» Instructions for the task: The listing below holds a line with "DHT1 pin DATA: D8 -> D3" and a later line with "SERVO pin PWM: TX -> D3". Write out those two lines and every line between them, exactly, and nothing else.

» Recorded information:
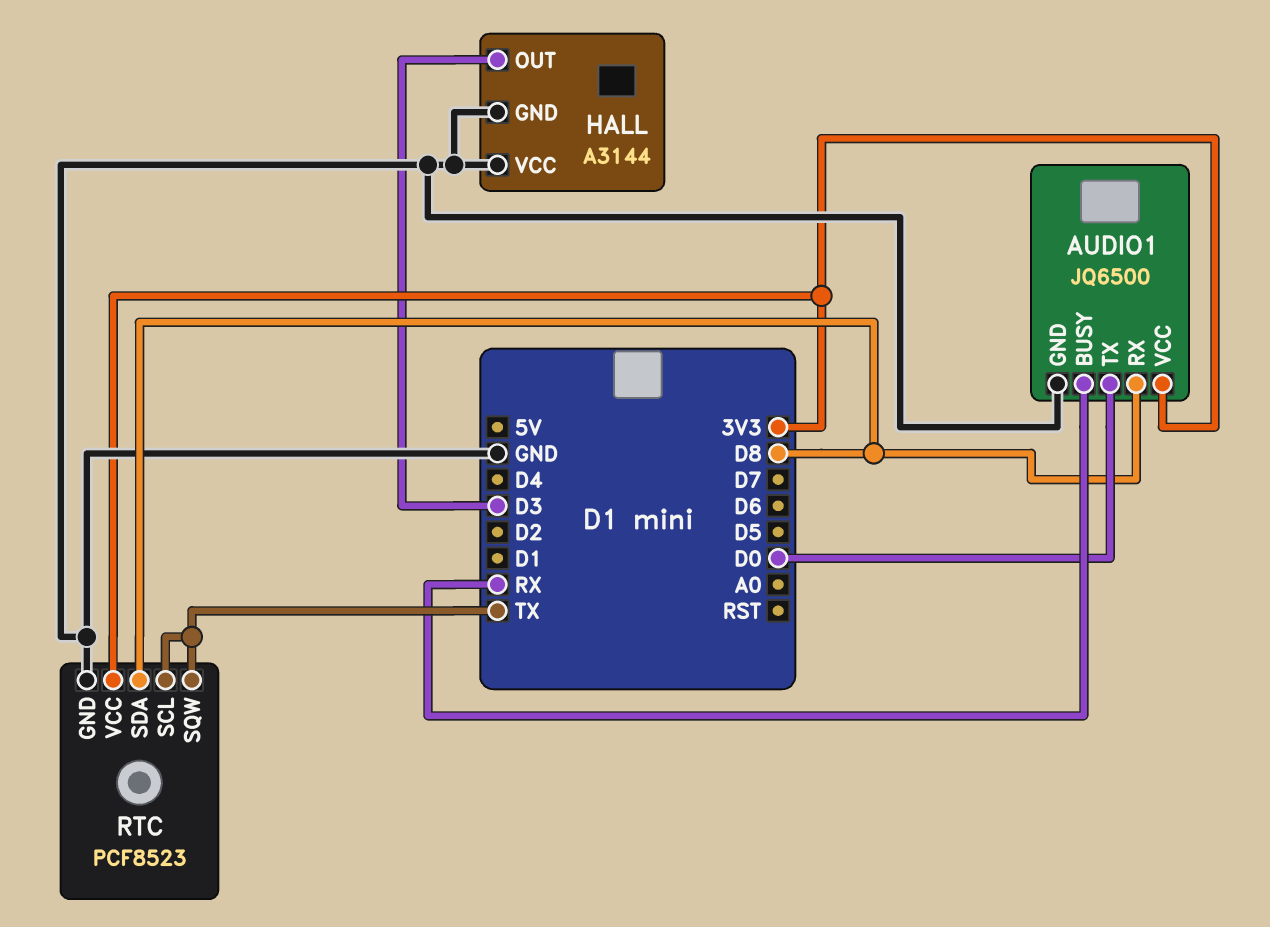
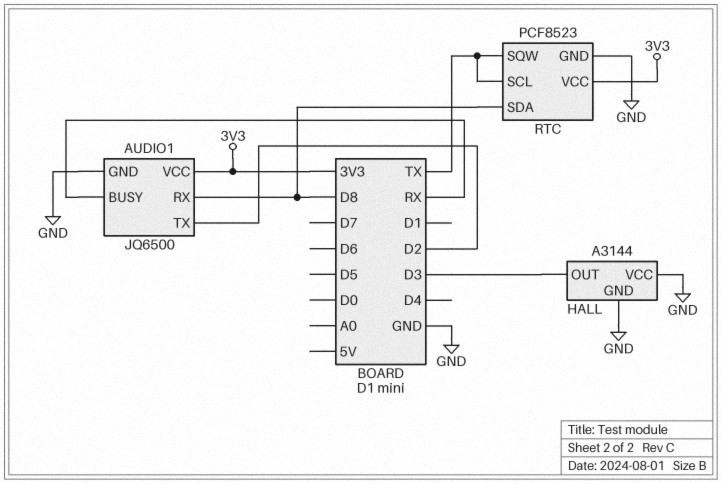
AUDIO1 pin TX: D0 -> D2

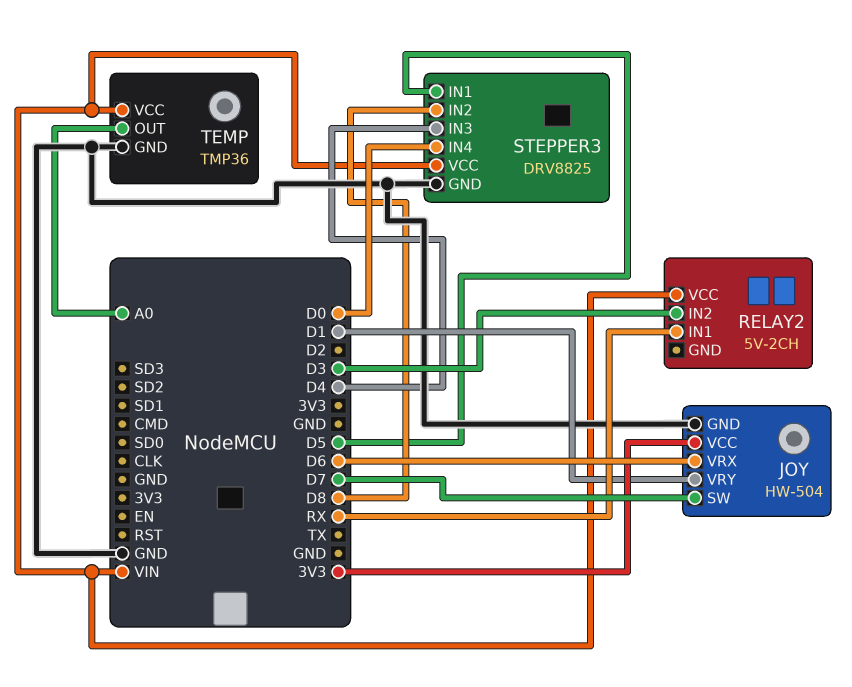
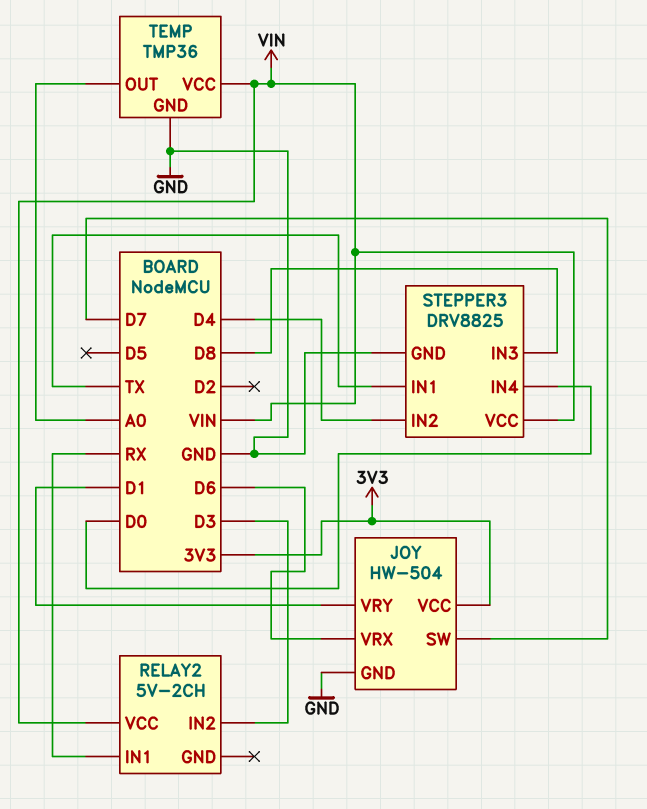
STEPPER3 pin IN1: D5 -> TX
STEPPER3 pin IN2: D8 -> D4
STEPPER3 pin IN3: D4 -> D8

--

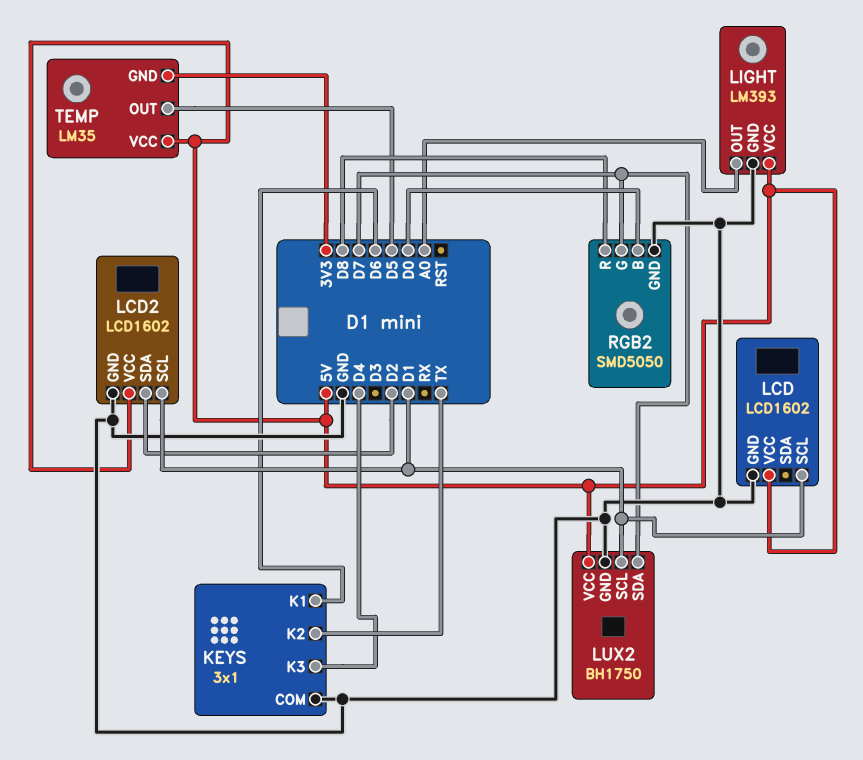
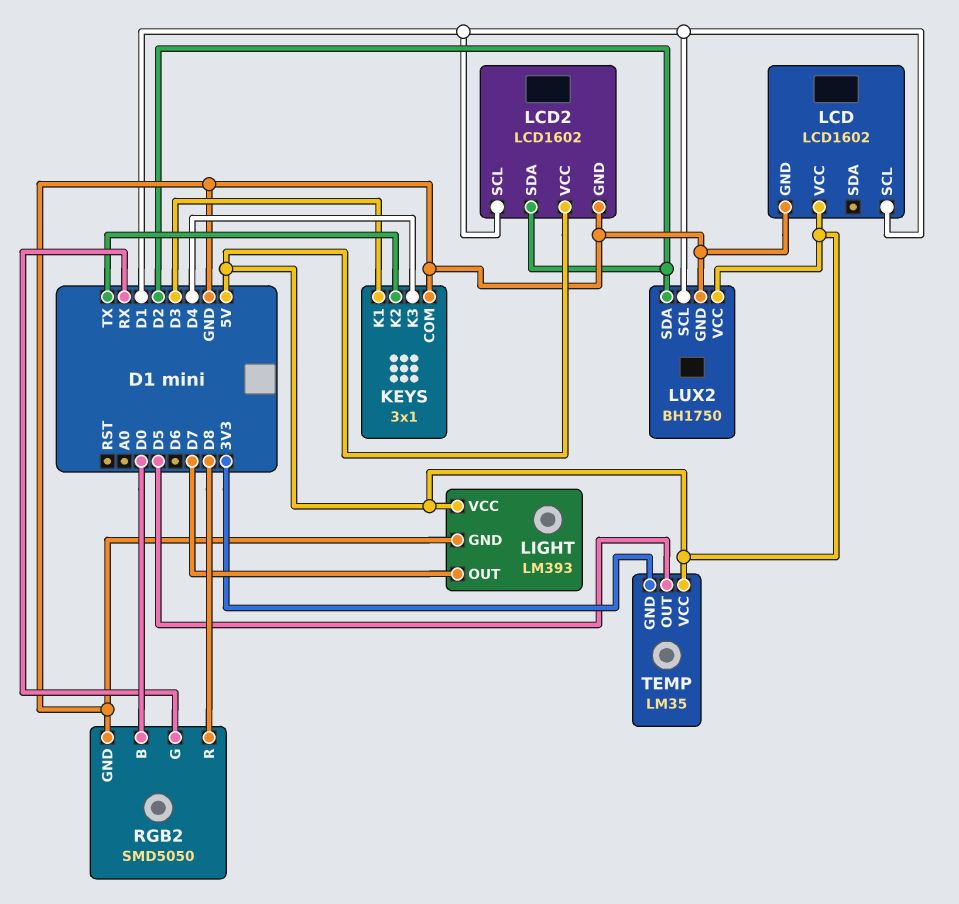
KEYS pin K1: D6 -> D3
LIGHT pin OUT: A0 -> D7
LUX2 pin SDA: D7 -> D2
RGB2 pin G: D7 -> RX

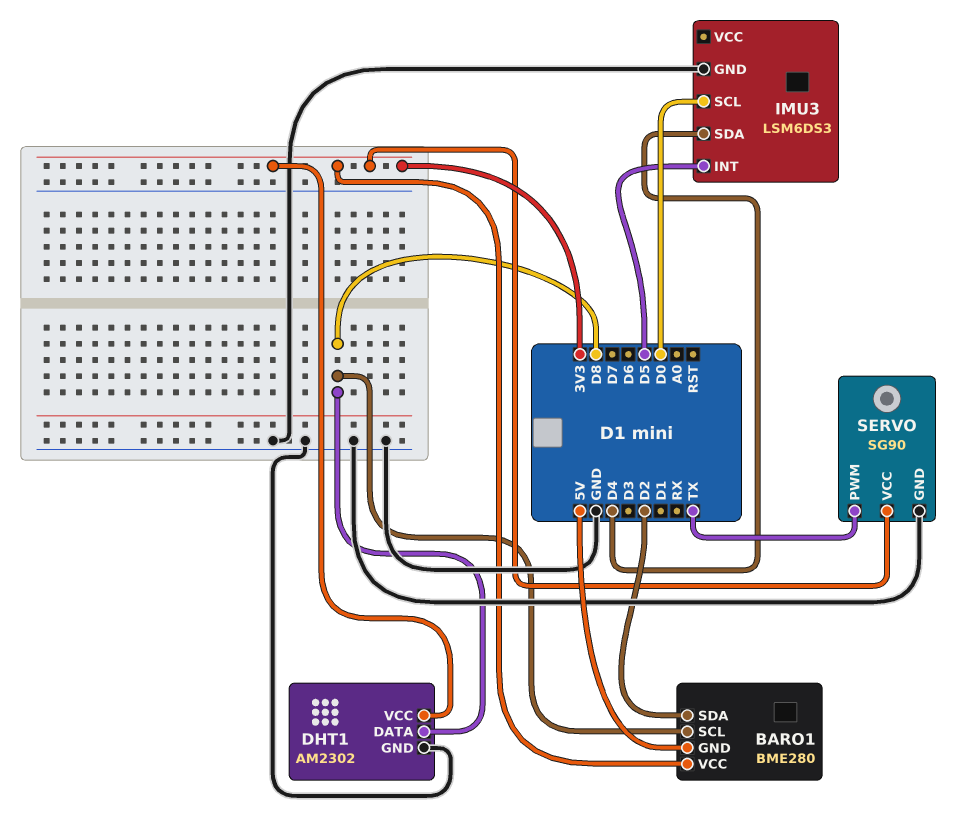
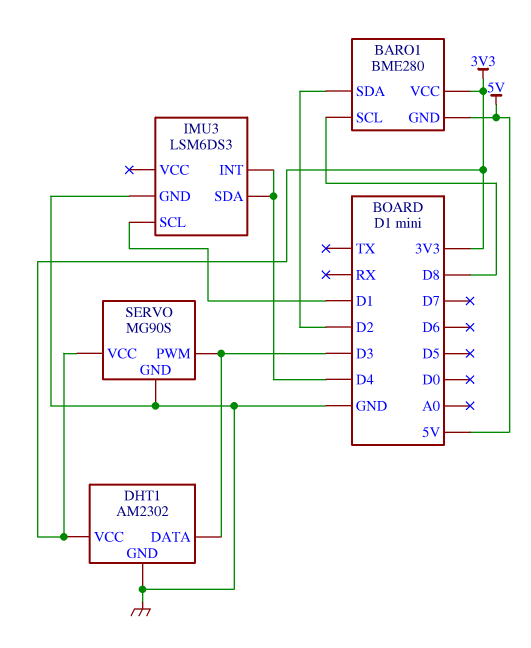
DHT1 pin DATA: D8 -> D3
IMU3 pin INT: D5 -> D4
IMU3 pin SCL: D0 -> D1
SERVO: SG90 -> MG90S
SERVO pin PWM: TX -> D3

---

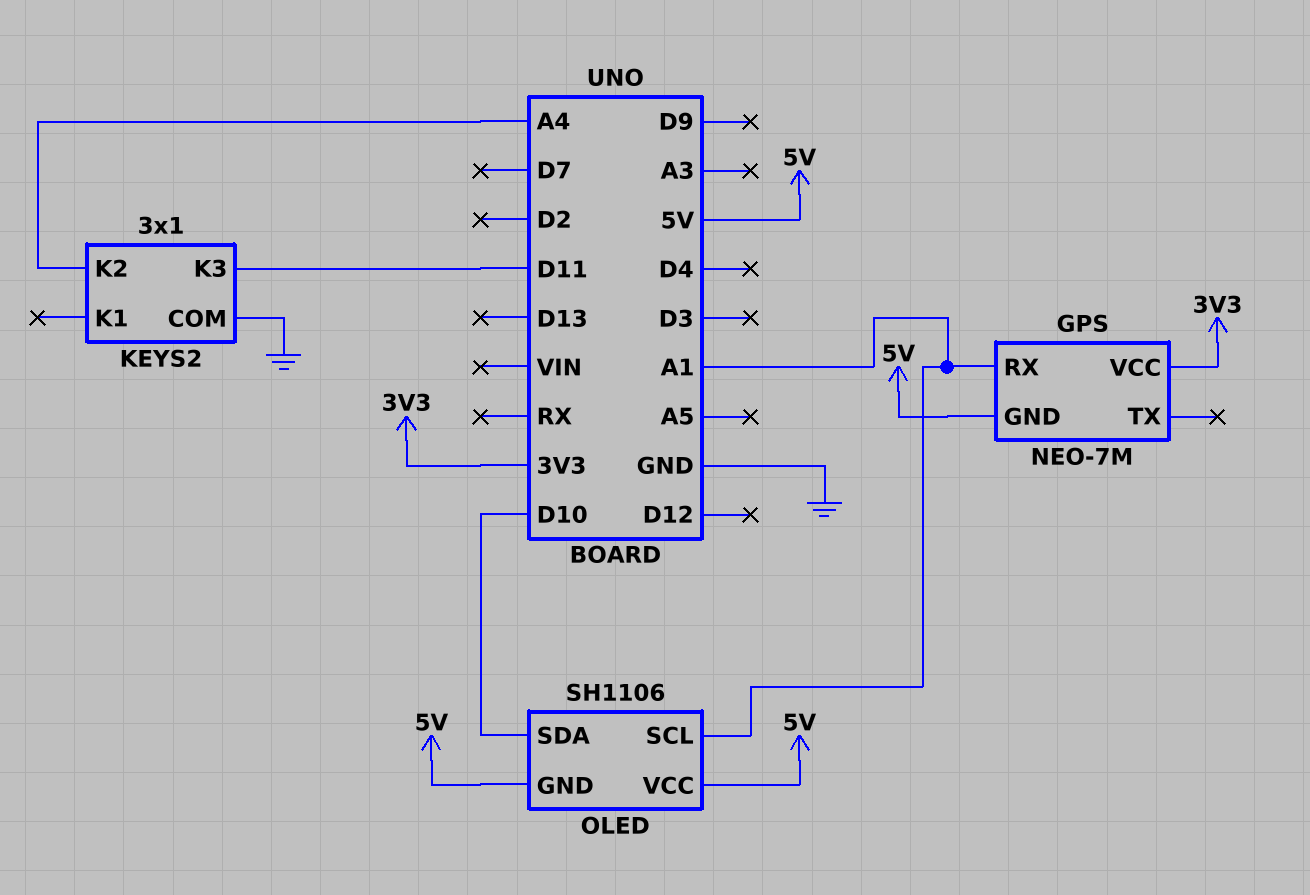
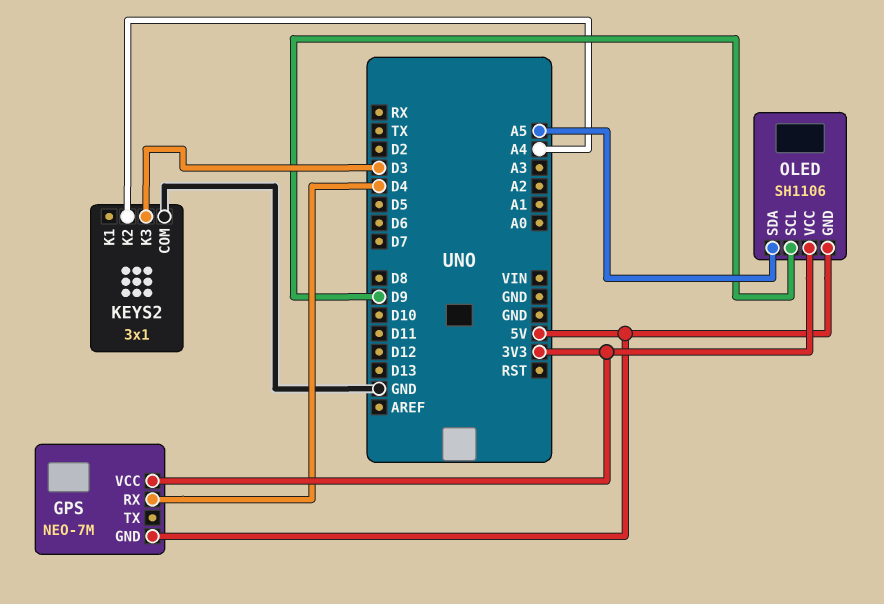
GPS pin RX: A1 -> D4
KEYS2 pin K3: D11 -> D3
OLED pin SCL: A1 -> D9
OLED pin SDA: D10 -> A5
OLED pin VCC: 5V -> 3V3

» Response to the task:
DHT1 pin DATA: D8 -> D3
IMU3 pin INT: D5 -> D4
IMU3 pin SCL: D0 -> D1
SERVO: SG90 -> MG90S
SERVO pin PWM: TX -> D3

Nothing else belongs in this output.